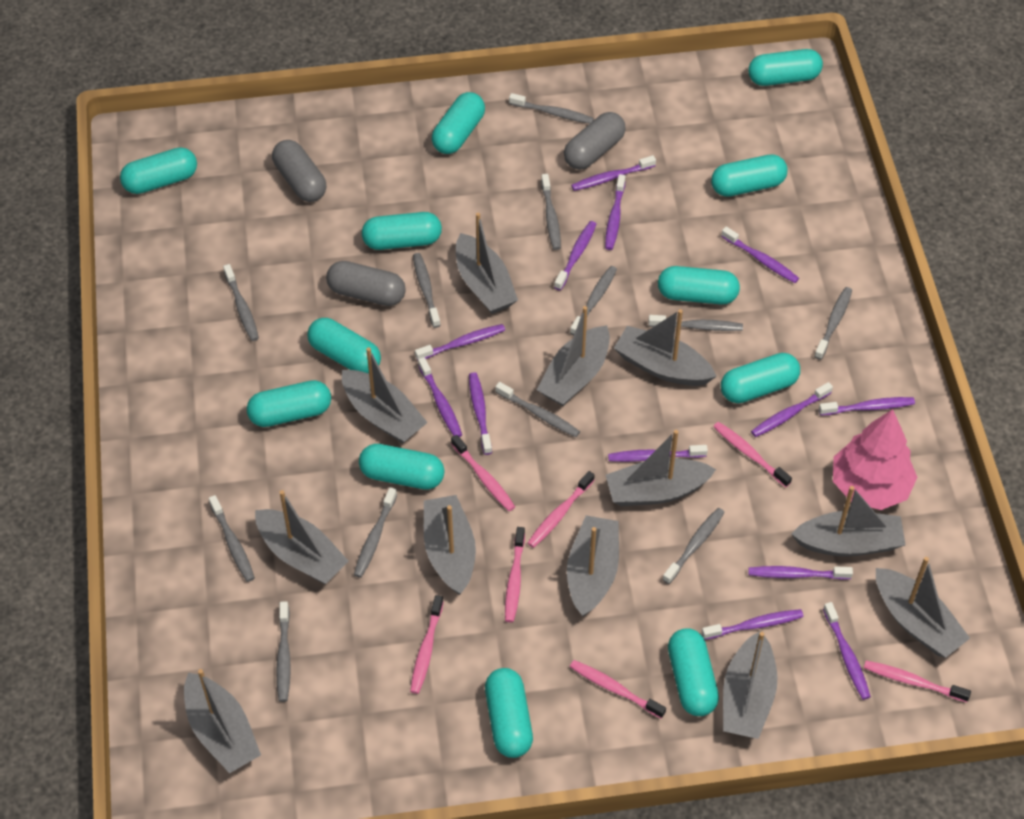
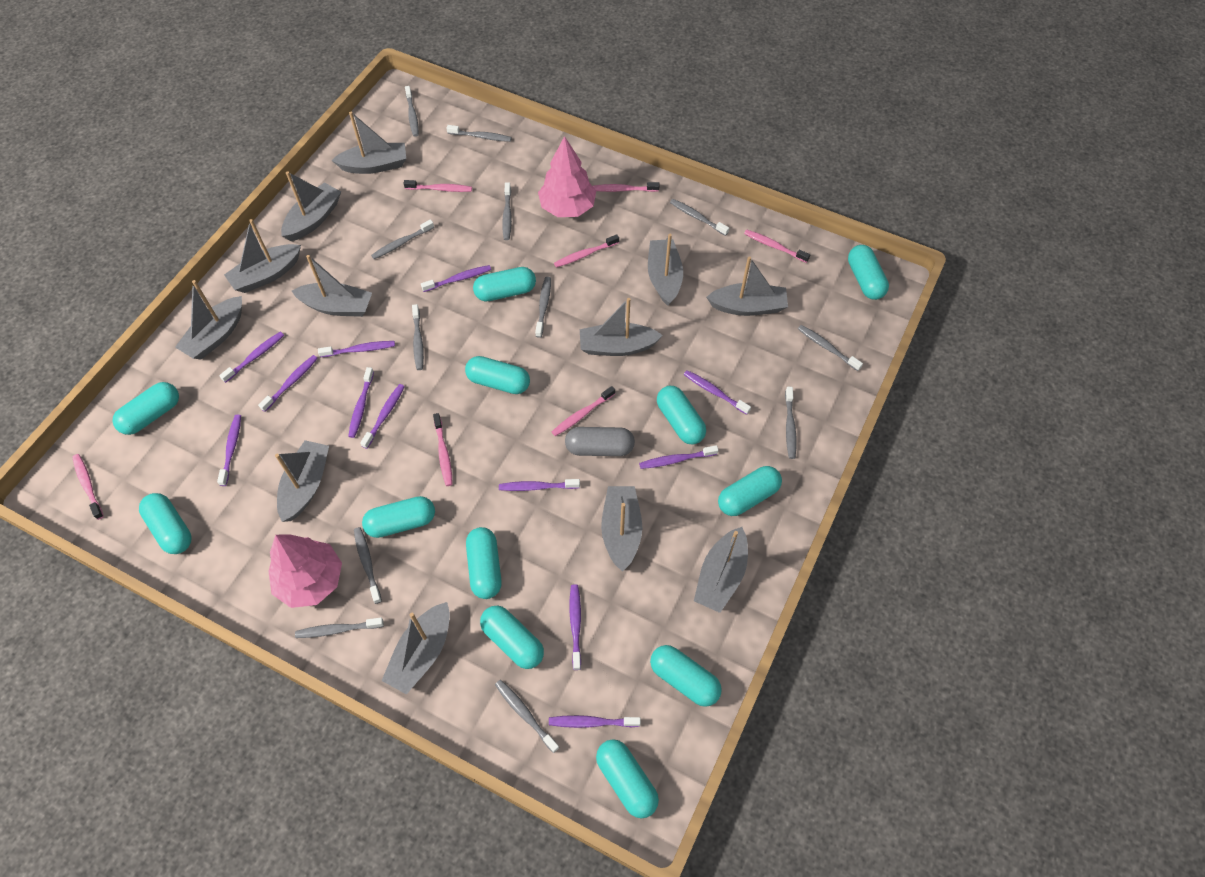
grey capsule: 3 -> 1
pink tree: 1 -> 2
purple toothbrush: 13 -> 12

######

**Work instruction:**
A verbatim transcription of the listing is expected, with no pictures included.

**Finished task:**
grey capsule: 3 -> 1
pink tree: 1 -> 2
purple toothbrush: 13 -> 12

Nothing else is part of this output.